Exercise description → Transcribe exactly everything in the data below from the line containing "R10: 33k (N3, N12) -> 33k (+3V3, N3)" down to the line containing "U3: SX1308 -> AP3012", both lines included and nothing further.

Given information →
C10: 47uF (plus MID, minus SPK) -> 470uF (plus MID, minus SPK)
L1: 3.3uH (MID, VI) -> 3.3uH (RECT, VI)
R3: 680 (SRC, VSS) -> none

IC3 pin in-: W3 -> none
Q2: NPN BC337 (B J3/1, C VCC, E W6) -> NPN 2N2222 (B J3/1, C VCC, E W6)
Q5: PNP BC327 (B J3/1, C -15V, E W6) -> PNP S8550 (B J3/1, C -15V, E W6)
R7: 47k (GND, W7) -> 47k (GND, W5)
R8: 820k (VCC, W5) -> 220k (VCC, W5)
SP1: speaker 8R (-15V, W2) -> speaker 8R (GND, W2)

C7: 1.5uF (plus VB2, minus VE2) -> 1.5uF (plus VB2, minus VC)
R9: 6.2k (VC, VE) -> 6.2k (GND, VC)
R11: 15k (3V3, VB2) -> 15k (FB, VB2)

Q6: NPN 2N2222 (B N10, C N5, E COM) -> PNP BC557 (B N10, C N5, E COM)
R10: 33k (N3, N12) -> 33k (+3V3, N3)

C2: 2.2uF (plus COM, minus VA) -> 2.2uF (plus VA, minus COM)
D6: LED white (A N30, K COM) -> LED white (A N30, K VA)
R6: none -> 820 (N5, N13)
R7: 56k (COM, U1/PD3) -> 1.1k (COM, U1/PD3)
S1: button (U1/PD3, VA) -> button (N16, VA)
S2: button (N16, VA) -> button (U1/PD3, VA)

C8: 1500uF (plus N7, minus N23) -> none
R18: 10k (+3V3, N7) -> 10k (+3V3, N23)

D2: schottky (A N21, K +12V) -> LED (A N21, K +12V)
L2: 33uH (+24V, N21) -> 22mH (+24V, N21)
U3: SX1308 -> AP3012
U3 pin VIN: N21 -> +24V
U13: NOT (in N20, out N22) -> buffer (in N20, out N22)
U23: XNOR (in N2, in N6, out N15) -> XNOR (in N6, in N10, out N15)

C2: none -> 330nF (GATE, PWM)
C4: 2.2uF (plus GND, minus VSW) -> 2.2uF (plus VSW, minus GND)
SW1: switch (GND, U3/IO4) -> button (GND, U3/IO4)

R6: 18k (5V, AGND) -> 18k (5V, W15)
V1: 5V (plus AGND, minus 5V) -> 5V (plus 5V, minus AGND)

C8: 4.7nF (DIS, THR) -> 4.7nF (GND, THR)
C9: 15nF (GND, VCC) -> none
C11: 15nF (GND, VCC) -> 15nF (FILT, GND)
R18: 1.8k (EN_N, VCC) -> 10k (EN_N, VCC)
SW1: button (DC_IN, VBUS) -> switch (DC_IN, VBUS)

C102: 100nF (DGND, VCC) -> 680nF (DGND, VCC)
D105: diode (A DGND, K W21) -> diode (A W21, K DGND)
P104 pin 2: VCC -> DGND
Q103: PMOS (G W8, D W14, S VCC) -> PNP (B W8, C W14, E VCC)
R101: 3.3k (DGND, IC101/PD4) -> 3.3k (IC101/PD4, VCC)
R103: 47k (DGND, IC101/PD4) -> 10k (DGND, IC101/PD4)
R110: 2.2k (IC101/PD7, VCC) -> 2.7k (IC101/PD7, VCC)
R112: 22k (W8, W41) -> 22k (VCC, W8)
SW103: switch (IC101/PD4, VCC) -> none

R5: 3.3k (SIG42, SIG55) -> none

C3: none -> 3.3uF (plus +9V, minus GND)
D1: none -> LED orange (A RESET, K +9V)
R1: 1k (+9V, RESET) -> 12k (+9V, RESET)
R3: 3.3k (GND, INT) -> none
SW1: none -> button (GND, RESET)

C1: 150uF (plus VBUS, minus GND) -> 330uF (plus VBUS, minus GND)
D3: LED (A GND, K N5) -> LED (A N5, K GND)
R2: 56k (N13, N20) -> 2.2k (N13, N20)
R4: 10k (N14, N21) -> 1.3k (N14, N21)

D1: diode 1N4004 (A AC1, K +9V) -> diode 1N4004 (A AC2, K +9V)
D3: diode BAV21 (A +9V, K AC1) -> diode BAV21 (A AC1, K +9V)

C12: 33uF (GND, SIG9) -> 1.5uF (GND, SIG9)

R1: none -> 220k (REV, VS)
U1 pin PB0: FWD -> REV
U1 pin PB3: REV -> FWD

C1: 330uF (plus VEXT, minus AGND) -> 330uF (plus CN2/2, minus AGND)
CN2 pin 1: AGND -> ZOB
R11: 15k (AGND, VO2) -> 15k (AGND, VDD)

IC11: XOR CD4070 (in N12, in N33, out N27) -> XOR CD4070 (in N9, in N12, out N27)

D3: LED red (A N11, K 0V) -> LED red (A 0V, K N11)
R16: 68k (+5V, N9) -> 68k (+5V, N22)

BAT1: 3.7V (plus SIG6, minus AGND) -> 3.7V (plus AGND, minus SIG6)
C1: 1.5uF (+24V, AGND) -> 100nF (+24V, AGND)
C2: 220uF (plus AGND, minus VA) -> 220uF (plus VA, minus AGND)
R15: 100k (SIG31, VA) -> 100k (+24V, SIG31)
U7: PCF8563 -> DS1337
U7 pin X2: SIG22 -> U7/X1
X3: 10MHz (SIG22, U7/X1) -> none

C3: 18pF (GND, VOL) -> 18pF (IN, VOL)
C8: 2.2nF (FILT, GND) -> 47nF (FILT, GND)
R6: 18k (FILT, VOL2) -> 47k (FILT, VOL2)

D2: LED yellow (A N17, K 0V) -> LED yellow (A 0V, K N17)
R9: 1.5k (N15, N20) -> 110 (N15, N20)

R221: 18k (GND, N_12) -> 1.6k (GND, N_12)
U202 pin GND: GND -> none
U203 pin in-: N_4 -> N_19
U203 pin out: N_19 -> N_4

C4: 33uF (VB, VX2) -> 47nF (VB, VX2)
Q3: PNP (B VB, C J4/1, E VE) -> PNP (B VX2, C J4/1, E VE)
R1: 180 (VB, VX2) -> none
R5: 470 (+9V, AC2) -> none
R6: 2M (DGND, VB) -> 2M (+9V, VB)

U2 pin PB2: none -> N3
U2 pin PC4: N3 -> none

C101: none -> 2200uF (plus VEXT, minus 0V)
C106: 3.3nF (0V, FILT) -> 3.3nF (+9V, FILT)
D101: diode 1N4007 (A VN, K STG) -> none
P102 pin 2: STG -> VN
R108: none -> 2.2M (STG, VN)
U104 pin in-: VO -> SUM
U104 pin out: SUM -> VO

Output for this task →
R10: 33k (N3, N12) -> 33k (+3V3, N3)

C2: 2.2uF (plus COM, minus VA) -> 2.2uF (plus VA, minus COM)
D6: LED white (A N30, K COM) -> LED white (A N30, K VA)
R6: none -> 820 (N5, N13)
R7: 56k (COM, U1/PD3) -> 1.1k (COM, U1/PD3)
S1: button (U1/PD3, VA) -> button (N16, VA)
S2: button (N16, VA) -> button (U1/PD3, VA)

C8: 1500uF (plus N7, minus N23) -> none
R18: 10k (+3V3, N7) -> 10k (+3V3, N23)

D2: schottky (A N21, K +12V) -> LED (A N21, K +12V)
L2: 33uH (+24V, N21) -> 22mH (+24V, N21)
U3: SX1308 -> AP3012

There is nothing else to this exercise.